* What to do: Each line in the data holding "plate" should be listed.

* Collected material:

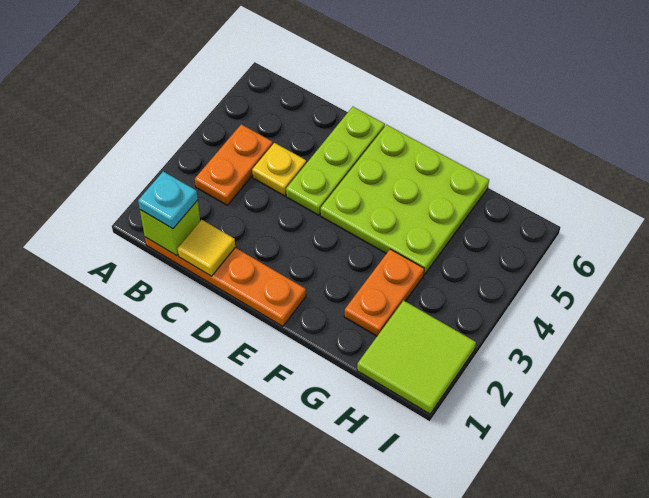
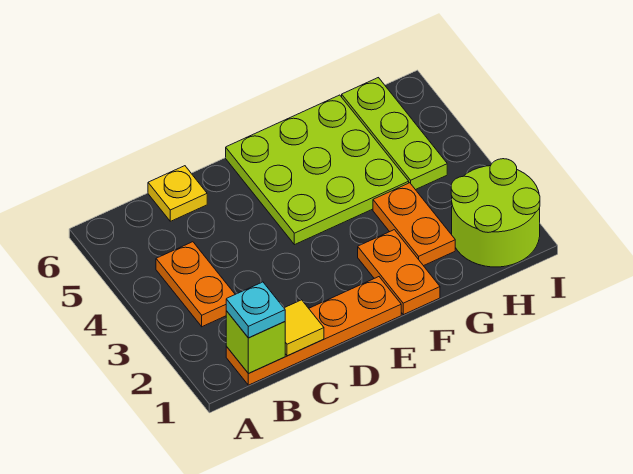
yellow plate C4 level 1 -> yellow plate C6 level 1
lime plate D4:D6 level 1 -> lime plate H4:H6 level 1
none -> orange plate F1:F2 level 1
lime tile H1:I2 level 1 -> lime round brick H1:I2 level 1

* Solution to the exercise:
yellow plate C4 level 1 -> yellow plate C6 level 1
lime plate D4:D6 level 1 -> lime plate H4:H6 level 1
none -> orange plate F1:F2 level 1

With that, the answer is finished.